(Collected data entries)
----------

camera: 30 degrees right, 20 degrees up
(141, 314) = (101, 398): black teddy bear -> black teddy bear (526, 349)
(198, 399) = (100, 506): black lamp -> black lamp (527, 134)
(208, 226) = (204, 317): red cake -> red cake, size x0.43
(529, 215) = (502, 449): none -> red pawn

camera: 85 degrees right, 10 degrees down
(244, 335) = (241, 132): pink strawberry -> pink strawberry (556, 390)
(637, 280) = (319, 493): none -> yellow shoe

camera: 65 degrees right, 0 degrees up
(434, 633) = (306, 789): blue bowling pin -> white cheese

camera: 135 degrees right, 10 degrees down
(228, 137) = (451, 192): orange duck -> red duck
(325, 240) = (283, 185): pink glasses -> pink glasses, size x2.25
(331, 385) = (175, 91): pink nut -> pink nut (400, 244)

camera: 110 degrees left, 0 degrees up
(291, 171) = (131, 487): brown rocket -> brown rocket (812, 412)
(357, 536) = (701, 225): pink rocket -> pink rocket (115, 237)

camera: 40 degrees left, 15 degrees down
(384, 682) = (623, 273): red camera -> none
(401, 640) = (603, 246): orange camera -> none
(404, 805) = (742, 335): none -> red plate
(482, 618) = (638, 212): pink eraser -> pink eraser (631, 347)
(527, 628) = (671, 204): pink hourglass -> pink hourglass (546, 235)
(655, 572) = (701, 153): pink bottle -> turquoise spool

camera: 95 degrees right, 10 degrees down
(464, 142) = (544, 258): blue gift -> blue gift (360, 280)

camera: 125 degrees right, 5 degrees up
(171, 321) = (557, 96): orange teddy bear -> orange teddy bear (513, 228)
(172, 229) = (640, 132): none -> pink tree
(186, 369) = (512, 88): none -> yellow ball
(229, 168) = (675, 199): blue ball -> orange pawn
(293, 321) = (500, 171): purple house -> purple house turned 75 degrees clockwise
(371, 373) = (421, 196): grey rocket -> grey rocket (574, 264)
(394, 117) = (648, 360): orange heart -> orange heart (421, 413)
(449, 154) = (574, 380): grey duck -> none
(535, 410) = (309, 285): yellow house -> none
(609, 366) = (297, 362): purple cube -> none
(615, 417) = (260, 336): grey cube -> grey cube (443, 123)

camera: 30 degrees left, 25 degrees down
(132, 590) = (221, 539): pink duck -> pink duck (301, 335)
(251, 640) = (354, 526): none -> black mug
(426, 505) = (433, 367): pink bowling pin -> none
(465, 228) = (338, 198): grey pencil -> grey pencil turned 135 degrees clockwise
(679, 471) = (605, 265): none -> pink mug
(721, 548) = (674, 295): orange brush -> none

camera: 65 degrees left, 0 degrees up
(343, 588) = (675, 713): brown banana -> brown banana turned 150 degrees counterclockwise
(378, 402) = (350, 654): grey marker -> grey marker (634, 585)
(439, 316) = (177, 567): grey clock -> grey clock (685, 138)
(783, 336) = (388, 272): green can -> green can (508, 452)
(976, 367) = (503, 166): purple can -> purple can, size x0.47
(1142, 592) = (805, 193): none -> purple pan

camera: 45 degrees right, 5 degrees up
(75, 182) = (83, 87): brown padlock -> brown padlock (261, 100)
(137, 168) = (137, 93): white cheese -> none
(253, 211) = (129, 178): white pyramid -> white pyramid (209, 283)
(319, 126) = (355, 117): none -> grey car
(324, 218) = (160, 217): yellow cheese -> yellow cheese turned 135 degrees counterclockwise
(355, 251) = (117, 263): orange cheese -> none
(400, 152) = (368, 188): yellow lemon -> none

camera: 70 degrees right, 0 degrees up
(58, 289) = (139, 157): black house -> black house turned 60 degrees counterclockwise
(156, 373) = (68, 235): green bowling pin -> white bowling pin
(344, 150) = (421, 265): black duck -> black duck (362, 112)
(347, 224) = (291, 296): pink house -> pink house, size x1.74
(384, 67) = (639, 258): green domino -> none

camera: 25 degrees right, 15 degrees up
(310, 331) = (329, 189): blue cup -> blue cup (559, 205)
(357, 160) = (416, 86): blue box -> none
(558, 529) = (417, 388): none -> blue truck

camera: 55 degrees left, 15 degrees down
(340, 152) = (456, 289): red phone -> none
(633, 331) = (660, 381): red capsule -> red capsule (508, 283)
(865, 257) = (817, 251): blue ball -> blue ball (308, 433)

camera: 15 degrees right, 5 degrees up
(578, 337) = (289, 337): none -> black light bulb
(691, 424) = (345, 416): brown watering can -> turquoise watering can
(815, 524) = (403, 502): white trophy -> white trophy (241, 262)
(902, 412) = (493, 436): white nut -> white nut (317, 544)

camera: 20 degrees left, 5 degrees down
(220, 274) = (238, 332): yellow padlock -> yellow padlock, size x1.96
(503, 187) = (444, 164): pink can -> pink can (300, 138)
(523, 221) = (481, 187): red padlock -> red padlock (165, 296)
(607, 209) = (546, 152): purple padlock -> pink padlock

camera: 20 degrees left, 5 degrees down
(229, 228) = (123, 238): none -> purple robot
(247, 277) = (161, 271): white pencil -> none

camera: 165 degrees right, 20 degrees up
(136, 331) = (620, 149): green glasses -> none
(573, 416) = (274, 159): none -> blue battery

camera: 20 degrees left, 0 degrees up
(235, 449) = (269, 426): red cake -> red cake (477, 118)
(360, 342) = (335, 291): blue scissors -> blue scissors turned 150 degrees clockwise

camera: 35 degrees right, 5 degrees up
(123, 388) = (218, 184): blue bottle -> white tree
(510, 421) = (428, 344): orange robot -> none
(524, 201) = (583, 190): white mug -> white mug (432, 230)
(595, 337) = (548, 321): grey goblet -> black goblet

----------

**What is required:** All lines above from the one with "(384, 67) = (639, 258): green domino -> none" to the one with "camera: 15 degrees right, 5 degrees up", inclusive, should be copied exactly, and no other lines.

**Output:**
(384, 67) = (639, 258): green domino -> none

camera: 25 degrees right, 15 degrees up
(310, 331) = (329, 189): blue cup -> blue cup (559, 205)
(357, 160) = (416, 86): blue box -> none
(558, 529) = (417, 388): none -> blue truck

camera: 55 degrees left, 15 degrees down
(340, 152) = (456, 289): red phone -> none
(633, 331) = (660, 381): red capsule -> red capsule (508, 283)
(865, 257) = (817, 251): blue ball -> blue ball (308, 433)

camera: 15 degrees right, 5 degrees up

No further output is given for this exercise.